EXCERPTED DATA:
┌────────
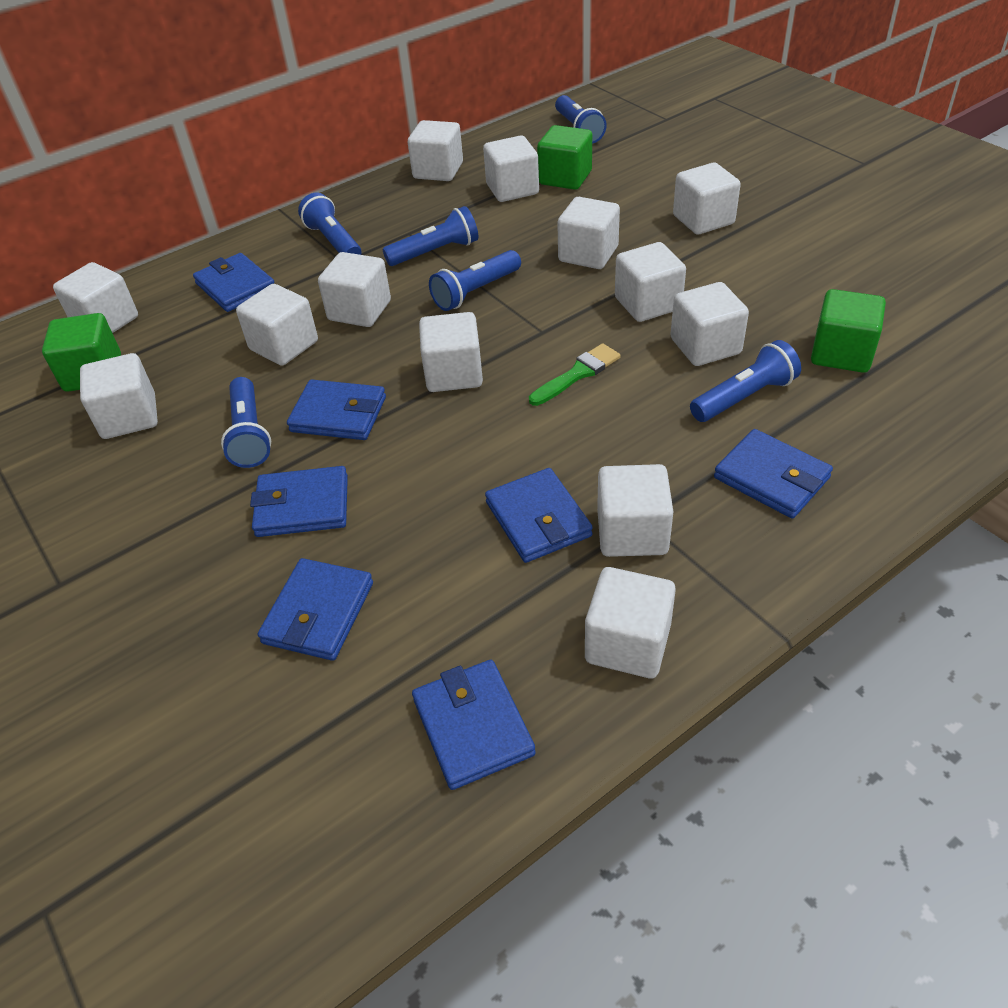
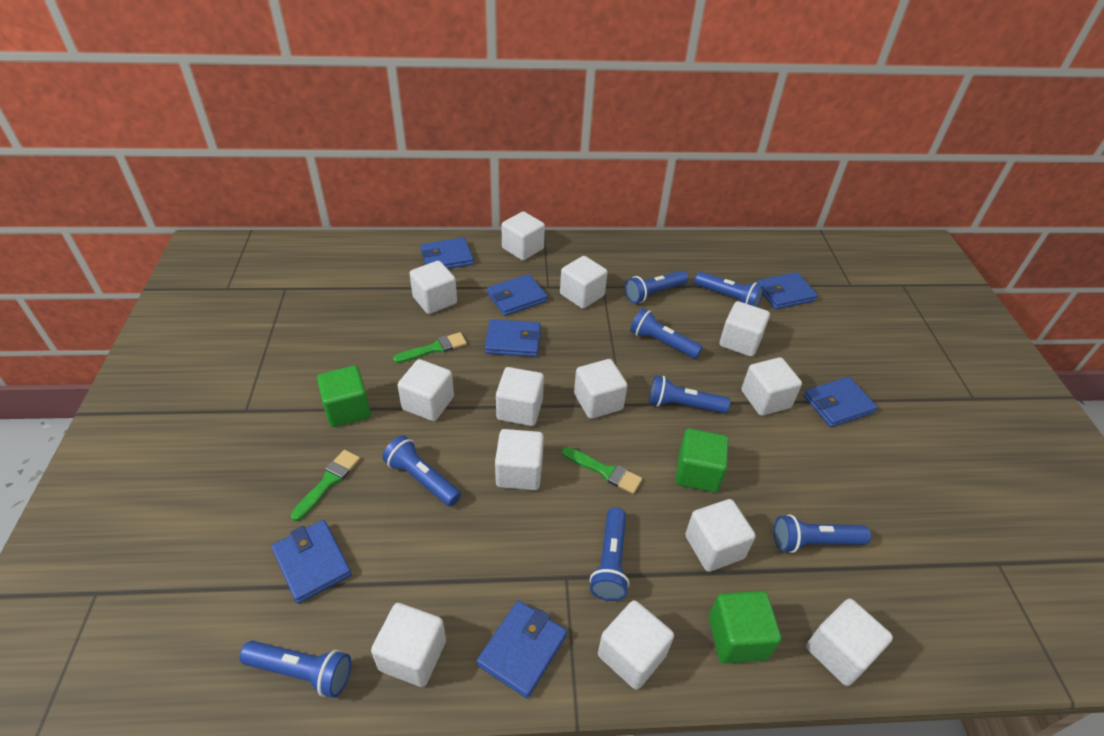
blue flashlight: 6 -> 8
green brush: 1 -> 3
└────────
┌────────
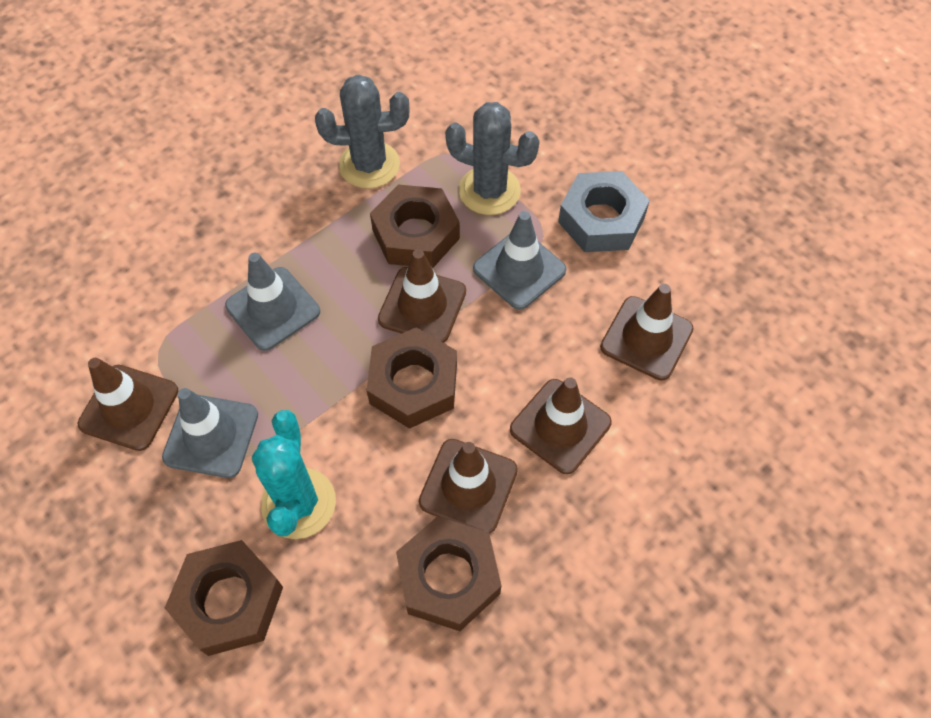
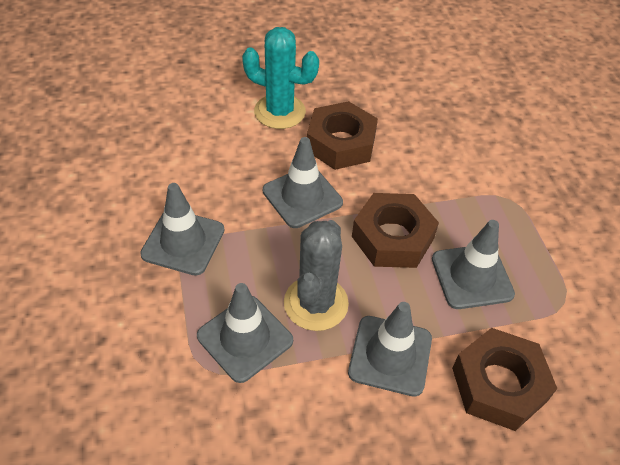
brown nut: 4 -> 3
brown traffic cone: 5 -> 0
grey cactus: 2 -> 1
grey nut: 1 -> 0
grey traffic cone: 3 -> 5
└────────
WORK TASK:
If the string "grey" is in a line of the entries, pick that line out.

SOLUTION FOR THIS EXERCISE:
grey cactus: 2 -> 1
grey nut: 1 -> 0
grey traffic cone: 3 -> 5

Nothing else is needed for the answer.